*** TASK INPUTS ***

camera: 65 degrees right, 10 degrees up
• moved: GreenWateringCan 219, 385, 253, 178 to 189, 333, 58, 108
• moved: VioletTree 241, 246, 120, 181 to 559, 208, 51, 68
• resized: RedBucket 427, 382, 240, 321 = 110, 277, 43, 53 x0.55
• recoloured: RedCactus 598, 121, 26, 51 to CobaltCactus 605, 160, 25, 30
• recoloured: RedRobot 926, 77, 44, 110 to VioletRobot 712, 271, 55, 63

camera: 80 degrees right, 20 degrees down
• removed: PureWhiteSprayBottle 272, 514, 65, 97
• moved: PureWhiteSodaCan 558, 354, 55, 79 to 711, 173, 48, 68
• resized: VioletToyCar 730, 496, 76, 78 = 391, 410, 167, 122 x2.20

*** End of TASK INPUTS ***

◆ THE PROBLEM:
Reproduce the records above exactly, character for character.

◆ TASK RESPONSE:
camera: 65 degrees right, 10 degrees up
• moved: GreenWateringCan 219, 385, 253, 178 to 189, 333, 58, 108
• moved: VioletTree 241, 246, 120, 181 to 559, 208, 51, 68
• resized: RedBucket 427, 382, 240, 321 = 110, 277, 43, 53 x0.55
• recoloured: RedCactus 598, 121, 26, 51 to CobaltCactus 605, 160, 25, 30
• recoloured: RedRobot 926, 77, 44, 110 to VioletRobot 712, 271, 55, 63

camera: 80 degrees right, 20 degrees down
• removed: PureWhiteSprayBottle 272, 514, 65, 97
• moved: PureWhiteSodaCan 558, 354, 55, 79 to 711, 173, 48, 68
• resized: VioletToyCar 730, 496, 76, 78 = 391, 410, 167, 122 x2.20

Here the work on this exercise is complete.